= EXERCISE DATA =

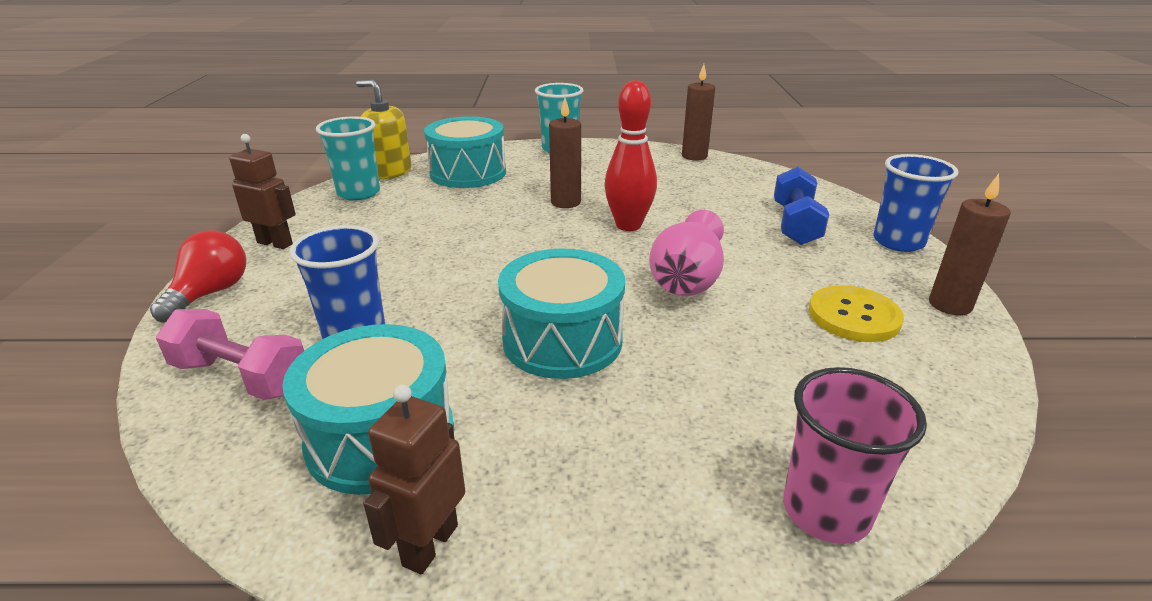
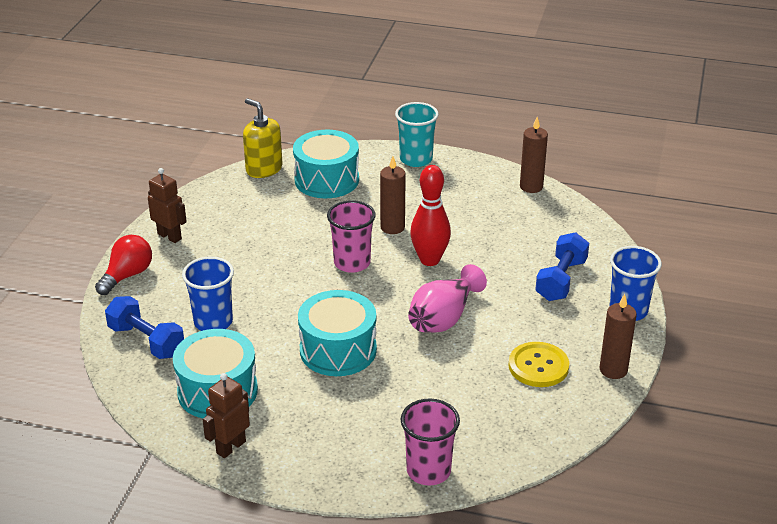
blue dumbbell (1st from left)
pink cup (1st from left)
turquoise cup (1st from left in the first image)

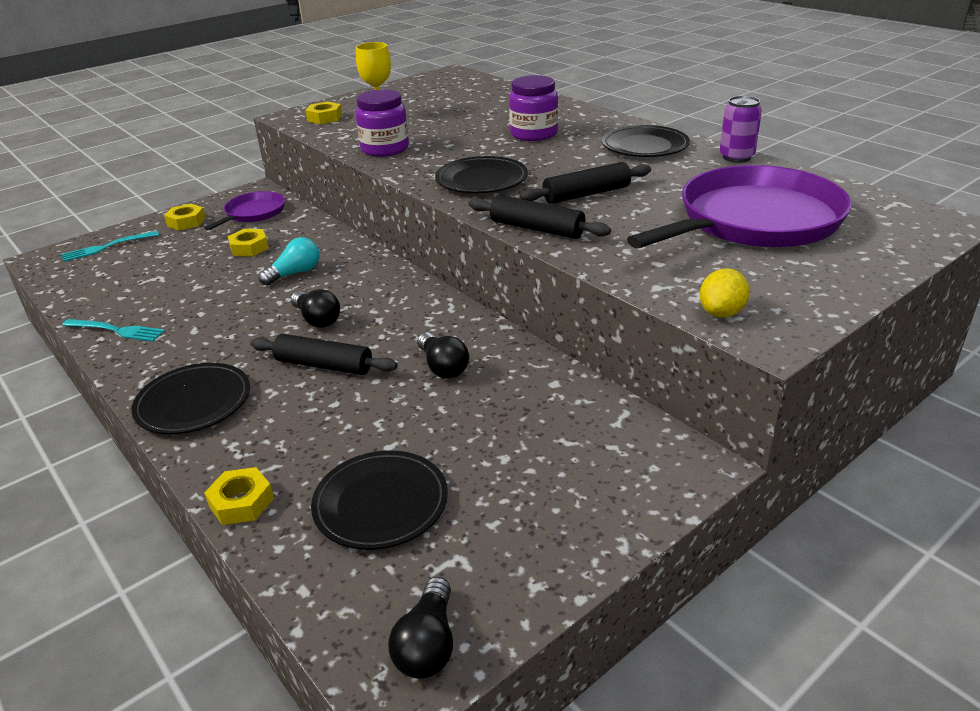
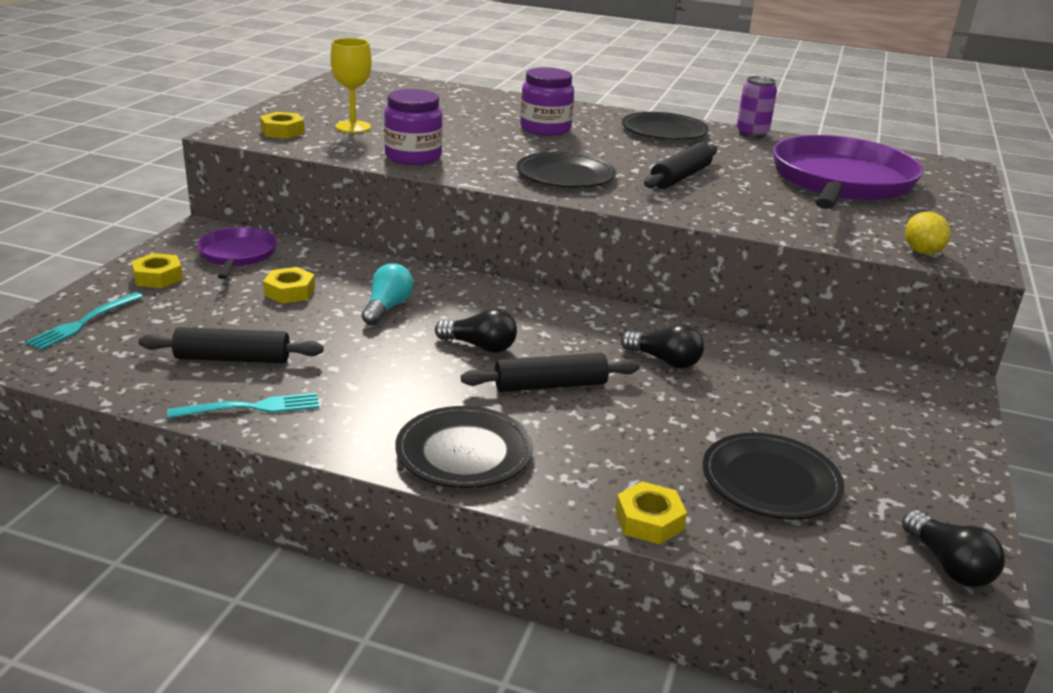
black rolling pin (1st from left)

= PROBLEM REQUIREMENTS =
In your answer, give every line of the listing above exactly, and do not include the images.

= TASK OUTPUT =
blue dumbbell (1st from left)
pink cup (1st from left)
turquoise cup (1st from left in the first image)

black rolling pin (1st from left)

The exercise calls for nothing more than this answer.